#### [To do]
Look through the records and copy every line in which "pink" appears.

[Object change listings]
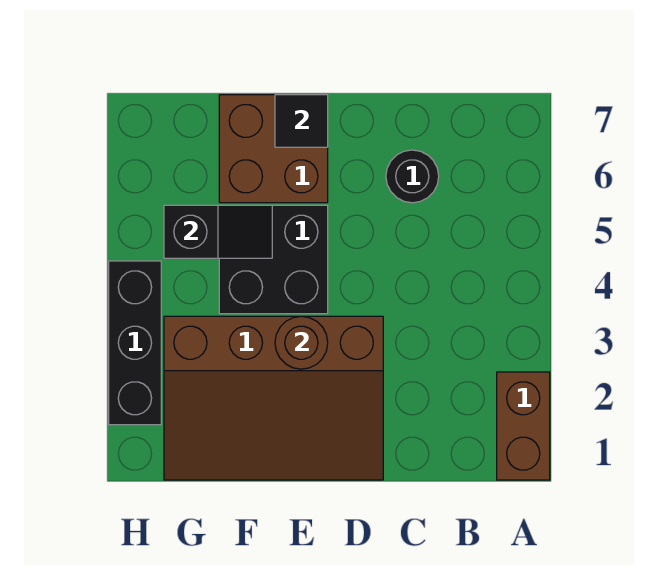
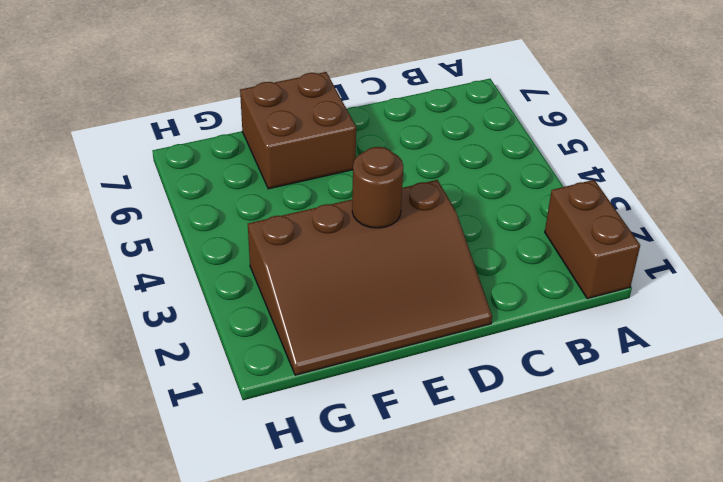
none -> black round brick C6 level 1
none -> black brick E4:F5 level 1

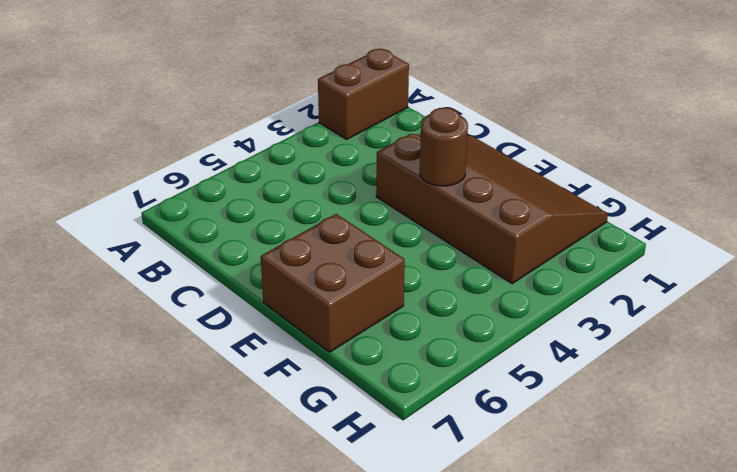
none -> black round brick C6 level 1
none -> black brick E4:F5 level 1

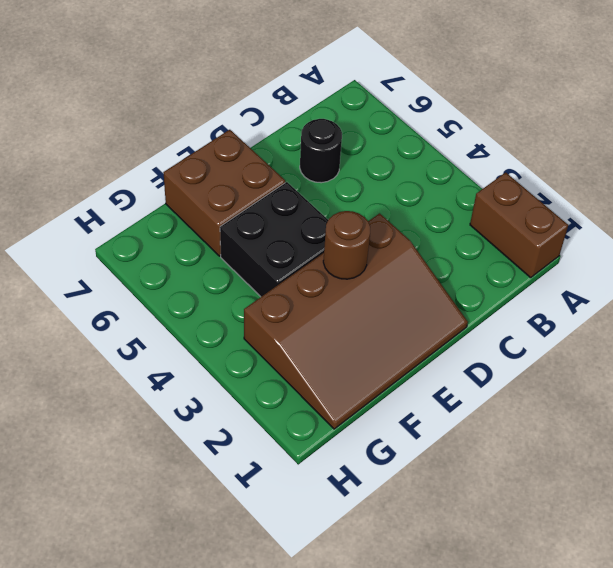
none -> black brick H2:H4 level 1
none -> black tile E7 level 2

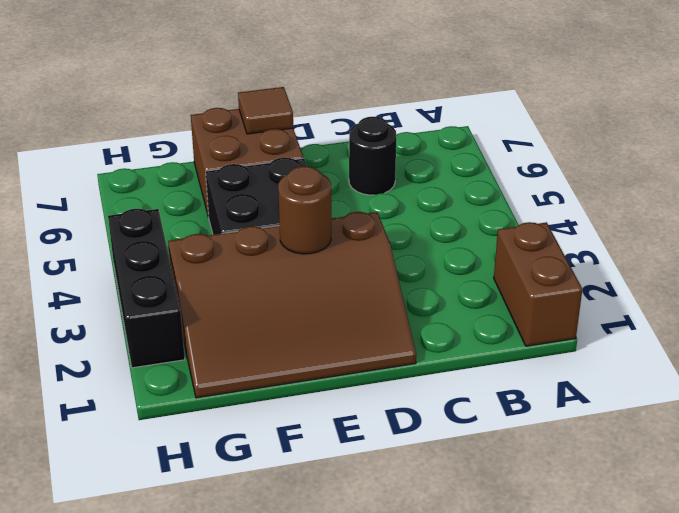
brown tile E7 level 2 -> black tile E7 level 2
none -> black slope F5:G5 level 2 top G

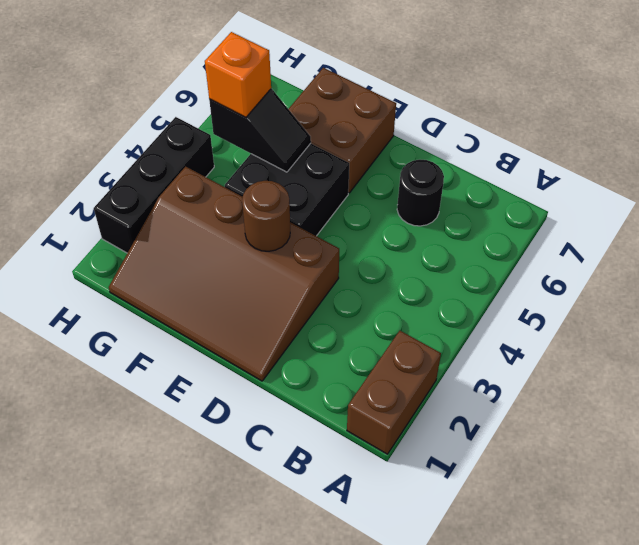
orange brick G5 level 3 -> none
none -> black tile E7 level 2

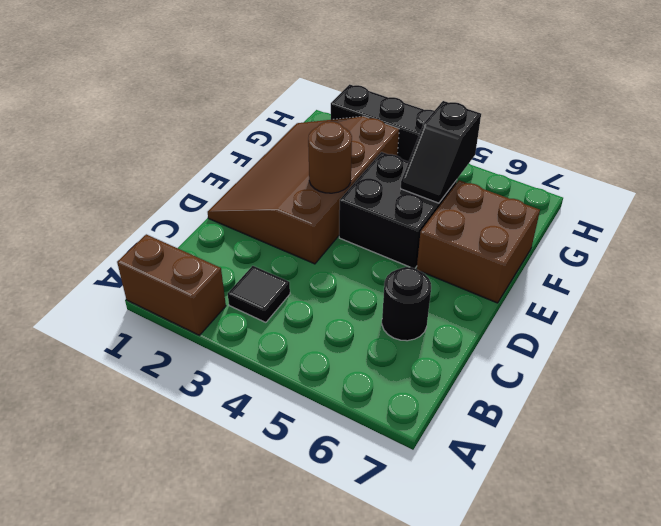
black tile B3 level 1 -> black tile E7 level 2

--

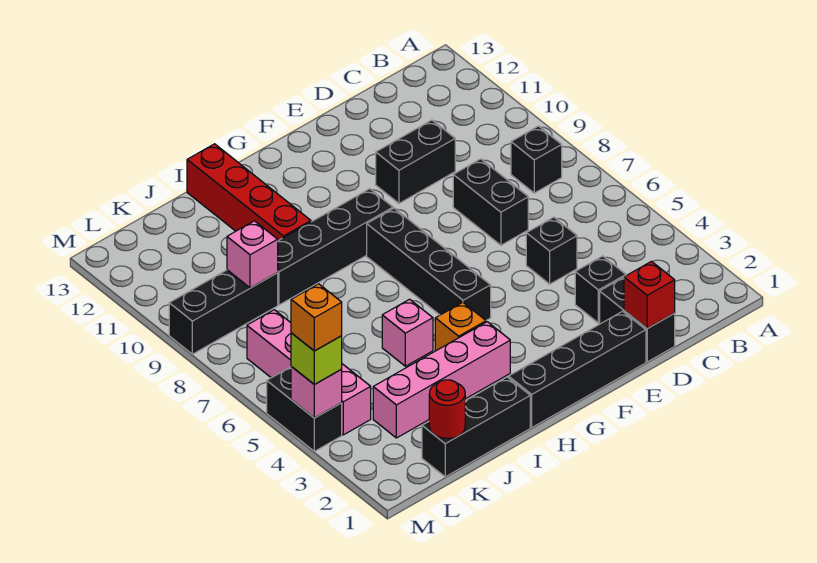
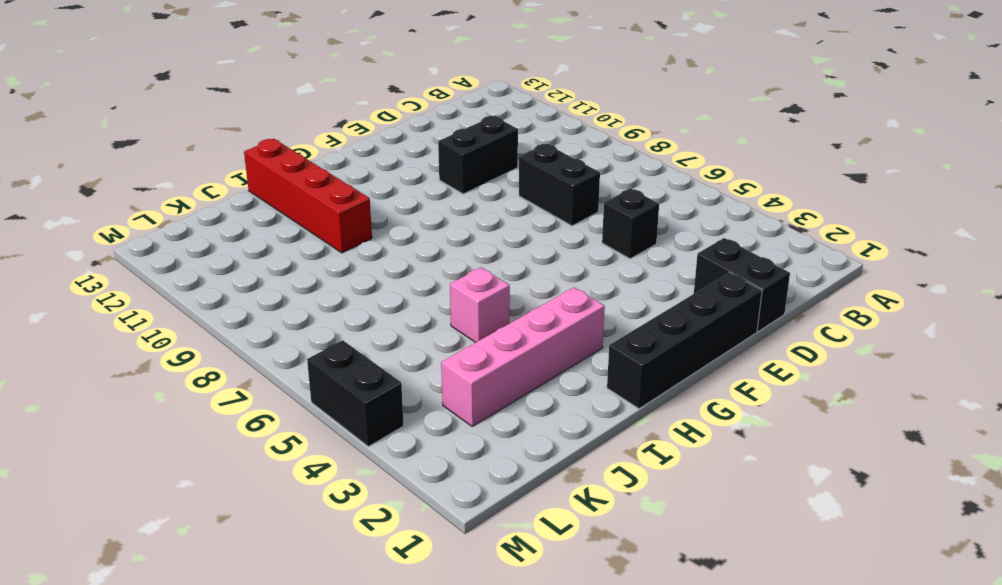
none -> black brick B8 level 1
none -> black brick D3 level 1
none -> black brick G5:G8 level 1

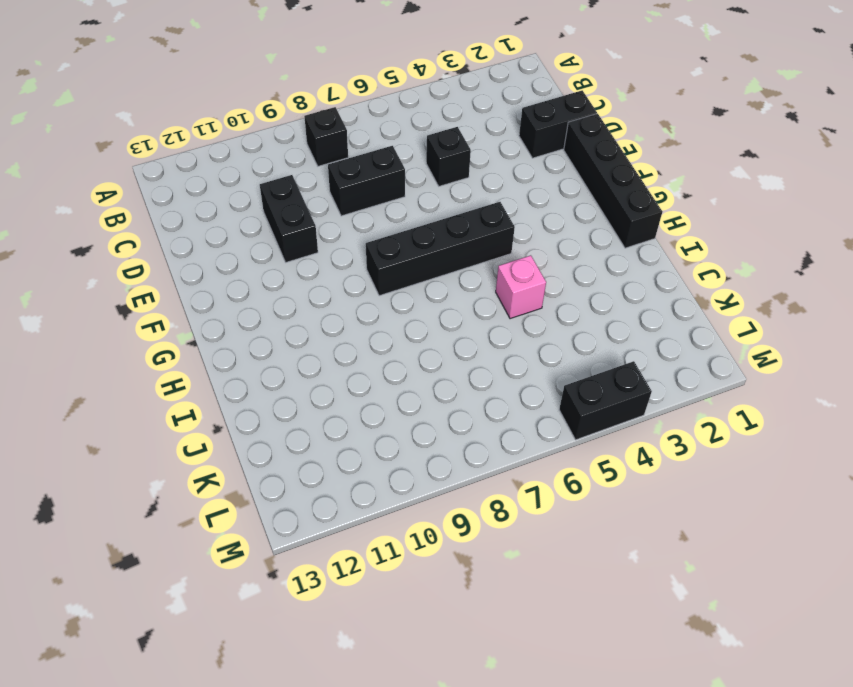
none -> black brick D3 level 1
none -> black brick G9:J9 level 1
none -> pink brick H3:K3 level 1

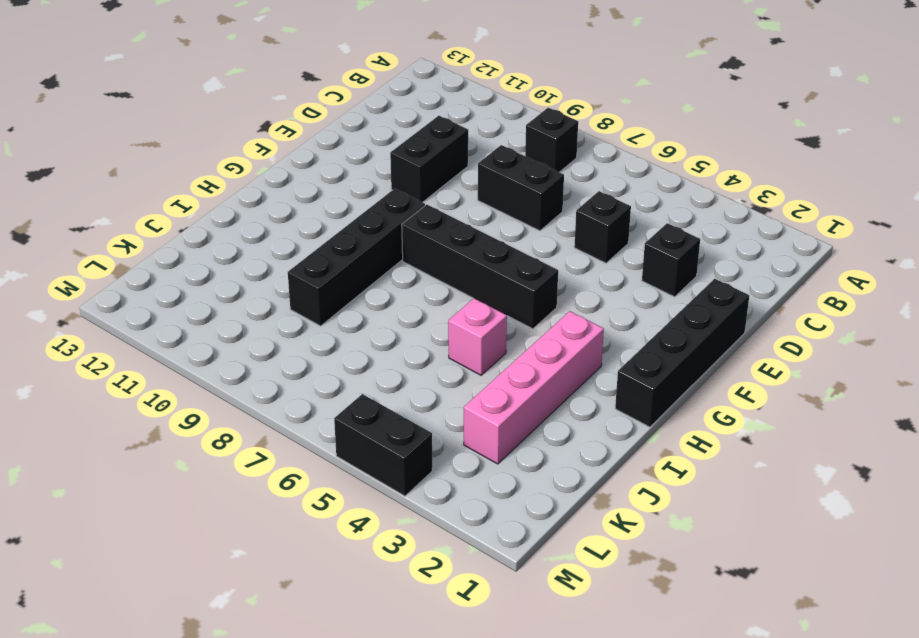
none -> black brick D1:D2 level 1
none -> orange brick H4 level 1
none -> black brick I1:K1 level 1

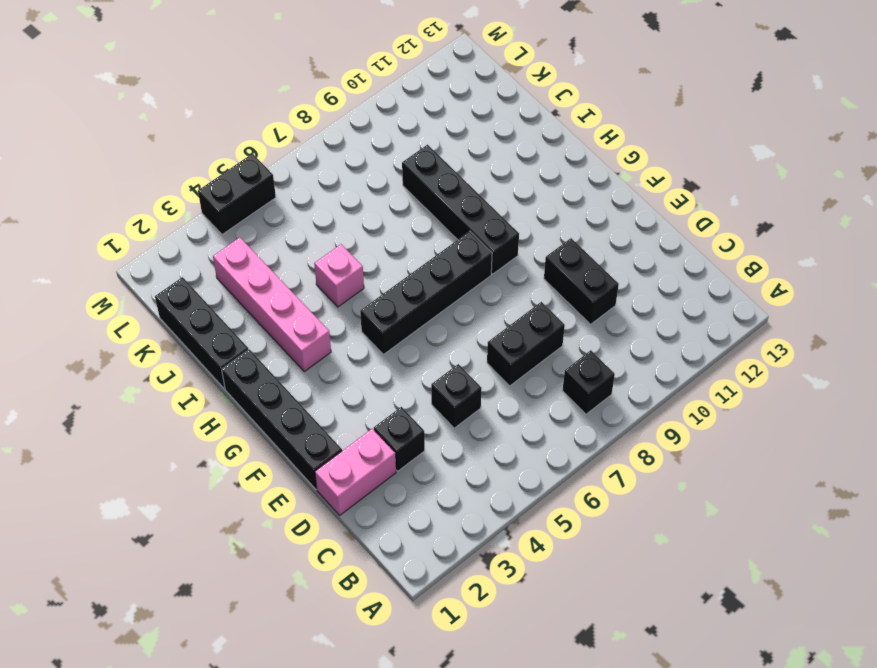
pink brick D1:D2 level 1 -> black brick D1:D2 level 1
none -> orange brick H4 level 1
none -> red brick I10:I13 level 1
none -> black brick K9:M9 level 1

#### [Task output]
none -> pink brick H3:K3 level 1
pink brick D1:D2 level 1 -> black brick D1:D2 level 1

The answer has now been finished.